WORK INSTRUCTION
Below are some records; give them all again exactly, but not the pictures.

(PROVIDED ENTRIES begins)

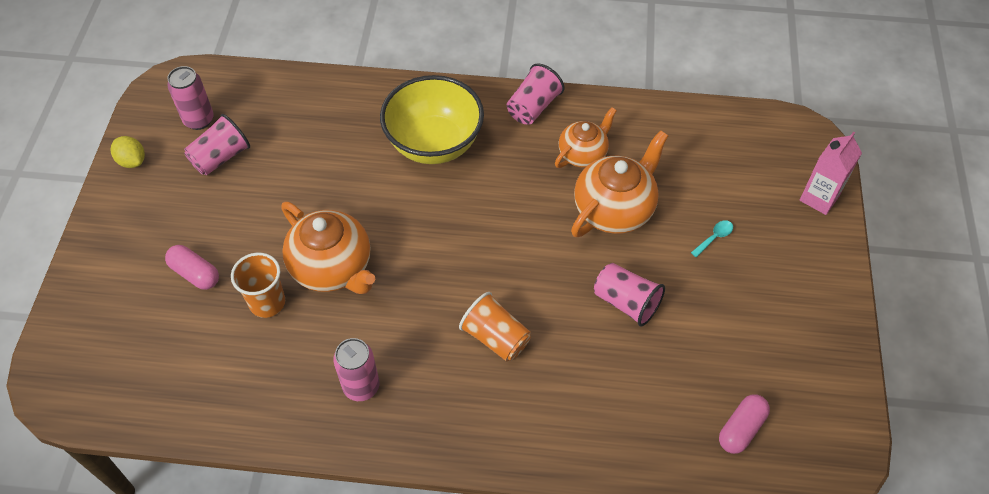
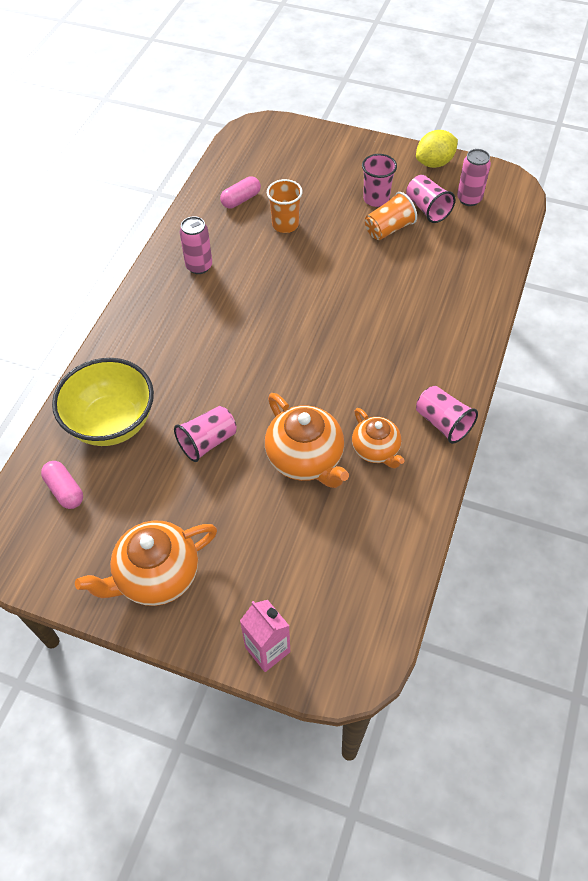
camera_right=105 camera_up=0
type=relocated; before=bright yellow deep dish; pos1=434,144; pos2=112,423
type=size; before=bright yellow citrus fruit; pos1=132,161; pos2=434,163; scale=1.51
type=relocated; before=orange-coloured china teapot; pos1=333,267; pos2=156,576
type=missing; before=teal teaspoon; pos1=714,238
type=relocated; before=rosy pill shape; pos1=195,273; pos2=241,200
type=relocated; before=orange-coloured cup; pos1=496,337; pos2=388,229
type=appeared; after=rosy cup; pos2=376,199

(PROVIDED ENTRIES ends)

TASK RESPONSE
camera_right=105 camera_up=0
type=relocated; before=bright yellow deep dish; pos1=434,144; pos2=112,423
type=size; before=bright yellow citrus fruit; pos1=132,161; pos2=434,163; scale=1.51
type=relocated; before=orange-coloured china teapot; pos1=333,267; pos2=156,576
type=missing; before=teal teaspoon; pos1=714,238
type=relocated; before=rosy pill shape; pos1=195,273; pos2=241,200
type=relocated; before=orange-coloured cup; pos1=496,337; pos2=388,229
type=appeared; after=rosy cup; pos2=376,199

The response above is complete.